------ TASK MATERIAL ------
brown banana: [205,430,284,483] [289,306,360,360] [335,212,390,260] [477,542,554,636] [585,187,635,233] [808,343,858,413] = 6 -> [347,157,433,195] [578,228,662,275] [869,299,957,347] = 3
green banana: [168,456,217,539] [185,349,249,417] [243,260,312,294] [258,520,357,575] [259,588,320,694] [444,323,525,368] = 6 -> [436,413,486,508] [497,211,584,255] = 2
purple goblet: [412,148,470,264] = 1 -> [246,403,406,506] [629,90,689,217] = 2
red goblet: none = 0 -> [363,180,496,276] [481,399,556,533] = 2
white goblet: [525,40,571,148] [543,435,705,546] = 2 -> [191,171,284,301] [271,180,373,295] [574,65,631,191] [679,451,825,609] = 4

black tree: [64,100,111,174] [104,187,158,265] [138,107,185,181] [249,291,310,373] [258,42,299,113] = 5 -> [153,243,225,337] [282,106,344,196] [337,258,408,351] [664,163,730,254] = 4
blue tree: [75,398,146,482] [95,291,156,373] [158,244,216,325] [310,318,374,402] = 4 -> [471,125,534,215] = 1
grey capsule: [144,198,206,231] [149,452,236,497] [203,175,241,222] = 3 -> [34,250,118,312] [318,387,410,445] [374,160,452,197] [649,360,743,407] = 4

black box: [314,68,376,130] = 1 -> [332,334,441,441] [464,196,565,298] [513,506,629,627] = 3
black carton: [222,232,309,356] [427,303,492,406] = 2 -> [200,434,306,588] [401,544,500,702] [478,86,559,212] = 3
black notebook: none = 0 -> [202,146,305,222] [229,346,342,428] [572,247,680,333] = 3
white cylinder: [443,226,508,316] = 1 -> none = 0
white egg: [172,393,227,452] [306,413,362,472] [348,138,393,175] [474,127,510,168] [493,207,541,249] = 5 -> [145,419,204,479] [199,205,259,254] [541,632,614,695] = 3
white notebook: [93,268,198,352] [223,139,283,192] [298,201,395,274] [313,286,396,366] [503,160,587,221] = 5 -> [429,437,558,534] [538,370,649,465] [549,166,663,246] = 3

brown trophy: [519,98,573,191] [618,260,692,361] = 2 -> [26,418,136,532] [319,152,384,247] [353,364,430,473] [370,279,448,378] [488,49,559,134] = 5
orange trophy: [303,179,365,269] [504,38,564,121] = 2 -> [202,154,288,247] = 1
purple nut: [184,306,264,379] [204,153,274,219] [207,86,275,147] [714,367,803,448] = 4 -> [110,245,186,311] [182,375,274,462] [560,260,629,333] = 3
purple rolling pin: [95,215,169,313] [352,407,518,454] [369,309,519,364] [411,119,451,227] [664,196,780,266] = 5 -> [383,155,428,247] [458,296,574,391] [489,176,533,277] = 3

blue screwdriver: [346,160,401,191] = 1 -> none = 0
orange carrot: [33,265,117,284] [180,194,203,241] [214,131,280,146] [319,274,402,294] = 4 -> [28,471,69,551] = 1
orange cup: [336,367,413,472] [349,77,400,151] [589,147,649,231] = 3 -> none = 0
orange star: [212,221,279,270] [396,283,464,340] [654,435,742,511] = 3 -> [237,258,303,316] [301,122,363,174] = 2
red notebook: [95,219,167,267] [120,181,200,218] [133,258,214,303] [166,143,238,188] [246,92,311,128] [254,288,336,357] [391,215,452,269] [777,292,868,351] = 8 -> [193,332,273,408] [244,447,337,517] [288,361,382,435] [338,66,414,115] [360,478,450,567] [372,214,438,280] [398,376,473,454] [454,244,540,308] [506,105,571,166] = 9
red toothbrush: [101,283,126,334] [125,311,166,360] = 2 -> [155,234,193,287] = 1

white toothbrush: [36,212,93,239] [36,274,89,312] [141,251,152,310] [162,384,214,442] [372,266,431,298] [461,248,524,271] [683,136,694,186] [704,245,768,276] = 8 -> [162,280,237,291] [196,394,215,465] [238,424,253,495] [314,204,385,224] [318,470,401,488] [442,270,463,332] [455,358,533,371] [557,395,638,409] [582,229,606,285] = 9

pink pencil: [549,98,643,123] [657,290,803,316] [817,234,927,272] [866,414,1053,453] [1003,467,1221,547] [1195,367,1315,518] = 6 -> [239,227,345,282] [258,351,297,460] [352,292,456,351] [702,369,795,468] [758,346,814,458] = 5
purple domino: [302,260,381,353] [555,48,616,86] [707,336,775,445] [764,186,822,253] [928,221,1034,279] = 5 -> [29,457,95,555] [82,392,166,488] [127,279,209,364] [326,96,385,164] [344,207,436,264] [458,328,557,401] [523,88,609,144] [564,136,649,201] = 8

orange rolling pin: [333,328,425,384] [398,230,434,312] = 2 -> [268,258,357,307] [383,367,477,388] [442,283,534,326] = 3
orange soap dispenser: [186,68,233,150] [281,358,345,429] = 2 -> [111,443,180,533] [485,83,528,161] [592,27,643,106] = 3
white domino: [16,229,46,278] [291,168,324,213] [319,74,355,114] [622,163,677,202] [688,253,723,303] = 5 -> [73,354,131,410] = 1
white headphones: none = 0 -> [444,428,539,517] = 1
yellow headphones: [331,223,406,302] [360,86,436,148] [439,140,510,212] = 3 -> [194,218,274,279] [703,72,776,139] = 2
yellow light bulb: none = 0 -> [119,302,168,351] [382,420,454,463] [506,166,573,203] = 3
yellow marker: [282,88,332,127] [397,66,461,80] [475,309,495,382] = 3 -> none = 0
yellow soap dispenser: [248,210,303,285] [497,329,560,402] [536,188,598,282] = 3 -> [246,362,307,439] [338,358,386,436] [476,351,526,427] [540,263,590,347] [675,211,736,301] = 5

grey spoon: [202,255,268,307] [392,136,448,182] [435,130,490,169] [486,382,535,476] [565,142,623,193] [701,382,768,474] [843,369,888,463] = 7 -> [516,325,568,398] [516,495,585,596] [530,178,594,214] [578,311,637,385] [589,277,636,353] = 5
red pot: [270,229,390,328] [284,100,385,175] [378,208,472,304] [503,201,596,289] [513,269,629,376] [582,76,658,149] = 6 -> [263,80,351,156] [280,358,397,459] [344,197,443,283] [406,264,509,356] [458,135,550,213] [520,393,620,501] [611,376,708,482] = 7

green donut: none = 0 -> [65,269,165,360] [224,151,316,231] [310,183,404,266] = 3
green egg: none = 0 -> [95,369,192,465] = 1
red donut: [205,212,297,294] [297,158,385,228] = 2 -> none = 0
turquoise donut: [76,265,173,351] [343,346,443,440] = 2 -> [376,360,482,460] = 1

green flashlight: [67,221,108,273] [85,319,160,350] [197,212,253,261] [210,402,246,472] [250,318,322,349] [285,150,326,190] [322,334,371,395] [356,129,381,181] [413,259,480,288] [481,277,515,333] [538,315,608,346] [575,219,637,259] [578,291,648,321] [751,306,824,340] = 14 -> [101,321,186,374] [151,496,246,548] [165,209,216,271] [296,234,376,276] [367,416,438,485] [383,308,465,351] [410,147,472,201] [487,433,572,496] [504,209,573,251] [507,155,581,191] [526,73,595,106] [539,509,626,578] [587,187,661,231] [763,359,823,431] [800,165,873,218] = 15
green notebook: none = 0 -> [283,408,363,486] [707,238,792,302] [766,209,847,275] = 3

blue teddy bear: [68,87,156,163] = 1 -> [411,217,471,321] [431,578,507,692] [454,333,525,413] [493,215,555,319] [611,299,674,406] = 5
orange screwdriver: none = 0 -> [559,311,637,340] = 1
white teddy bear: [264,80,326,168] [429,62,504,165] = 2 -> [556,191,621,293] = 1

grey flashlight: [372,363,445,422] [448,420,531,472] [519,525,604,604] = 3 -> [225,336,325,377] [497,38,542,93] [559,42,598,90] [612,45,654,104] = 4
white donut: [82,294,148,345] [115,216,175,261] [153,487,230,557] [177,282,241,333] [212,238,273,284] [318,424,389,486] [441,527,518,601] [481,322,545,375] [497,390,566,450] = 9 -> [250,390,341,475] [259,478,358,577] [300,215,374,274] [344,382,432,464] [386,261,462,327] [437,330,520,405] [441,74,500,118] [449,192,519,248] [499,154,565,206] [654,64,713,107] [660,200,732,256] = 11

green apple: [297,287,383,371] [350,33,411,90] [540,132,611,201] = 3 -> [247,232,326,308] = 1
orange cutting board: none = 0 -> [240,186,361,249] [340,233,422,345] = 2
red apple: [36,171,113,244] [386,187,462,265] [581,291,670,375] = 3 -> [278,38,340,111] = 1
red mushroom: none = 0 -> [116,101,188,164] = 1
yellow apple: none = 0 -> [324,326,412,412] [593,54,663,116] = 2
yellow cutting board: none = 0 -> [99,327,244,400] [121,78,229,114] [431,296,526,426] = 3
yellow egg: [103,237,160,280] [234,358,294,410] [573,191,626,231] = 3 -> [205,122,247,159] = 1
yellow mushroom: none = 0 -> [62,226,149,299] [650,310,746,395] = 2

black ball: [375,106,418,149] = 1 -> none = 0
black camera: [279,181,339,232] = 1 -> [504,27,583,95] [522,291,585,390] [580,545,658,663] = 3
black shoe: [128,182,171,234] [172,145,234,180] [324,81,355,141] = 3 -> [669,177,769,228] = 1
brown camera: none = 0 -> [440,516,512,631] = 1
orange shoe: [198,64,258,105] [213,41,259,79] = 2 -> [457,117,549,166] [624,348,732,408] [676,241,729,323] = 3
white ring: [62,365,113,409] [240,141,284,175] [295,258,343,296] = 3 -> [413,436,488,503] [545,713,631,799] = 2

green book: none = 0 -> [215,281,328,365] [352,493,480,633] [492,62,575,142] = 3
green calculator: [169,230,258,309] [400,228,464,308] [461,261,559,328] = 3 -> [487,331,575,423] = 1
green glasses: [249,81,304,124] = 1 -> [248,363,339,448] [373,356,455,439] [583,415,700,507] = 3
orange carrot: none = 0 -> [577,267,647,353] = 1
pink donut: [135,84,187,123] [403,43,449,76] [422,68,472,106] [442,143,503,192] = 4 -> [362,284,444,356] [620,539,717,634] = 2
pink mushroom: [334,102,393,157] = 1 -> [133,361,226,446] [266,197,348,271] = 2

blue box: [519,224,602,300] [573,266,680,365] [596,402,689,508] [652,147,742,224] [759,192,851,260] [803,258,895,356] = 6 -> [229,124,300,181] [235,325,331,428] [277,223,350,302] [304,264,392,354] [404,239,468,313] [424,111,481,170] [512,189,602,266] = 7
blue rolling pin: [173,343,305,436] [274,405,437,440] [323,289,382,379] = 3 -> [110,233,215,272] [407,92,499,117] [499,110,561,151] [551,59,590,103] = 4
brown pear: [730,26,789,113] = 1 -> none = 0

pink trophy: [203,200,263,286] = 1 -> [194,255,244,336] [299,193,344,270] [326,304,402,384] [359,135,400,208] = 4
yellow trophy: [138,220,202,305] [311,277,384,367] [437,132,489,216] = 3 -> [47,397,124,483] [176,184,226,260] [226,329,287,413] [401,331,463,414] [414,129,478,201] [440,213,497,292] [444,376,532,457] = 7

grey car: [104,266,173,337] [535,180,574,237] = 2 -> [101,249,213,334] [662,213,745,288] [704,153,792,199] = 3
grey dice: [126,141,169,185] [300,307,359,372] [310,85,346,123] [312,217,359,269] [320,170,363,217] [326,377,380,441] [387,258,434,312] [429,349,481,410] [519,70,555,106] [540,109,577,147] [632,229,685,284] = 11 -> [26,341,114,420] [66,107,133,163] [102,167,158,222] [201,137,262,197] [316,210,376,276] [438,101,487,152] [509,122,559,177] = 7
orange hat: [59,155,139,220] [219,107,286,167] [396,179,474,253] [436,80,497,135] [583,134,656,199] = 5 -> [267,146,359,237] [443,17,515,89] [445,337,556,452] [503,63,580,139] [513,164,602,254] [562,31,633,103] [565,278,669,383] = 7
------
__INSTRUCTION__.
All that is wanted is an exact copy of the lines above from the one with "black shoe: [128,182,171,234]" through the one with "pink donut: [135,84,187,123]", with both ends included.

__EXPECTED ANSWER__.
black shoe: [128,182,171,234] [172,145,234,180] [324,81,355,141] = 3 -> [669,177,769,228] = 1
brown camera: none = 0 -> [440,516,512,631] = 1
orange shoe: [198,64,258,105] [213,41,259,79] = 2 -> [457,117,549,166] [624,348,732,408] [676,241,729,323] = 3
white ring: [62,365,113,409] [240,141,284,175] [295,258,343,296] = 3 -> [413,436,488,503] [545,713,631,799] = 2

green book: none = 0 -> [215,281,328,365] [352,493,480,633] [492,62,575,142] = 3
green calculator: [169,230,258,309] [400,228,464,308] [461,261,559,328] = 3 -> [487,331,575,423] = 1
green glasses: [249,81,304,124] = 1 -> [248,363,339,448] [373,356,455,439] [583,415,700,507] = 3
orange carrot: none = 0 -> [577,267,647,353] = 1
pink donut: [135,84,187,123] [403,43,449,76] [422,68,472,106] [442,143,503,192] = 4 -> [362,284,444,356] [620,539,717,634] = 2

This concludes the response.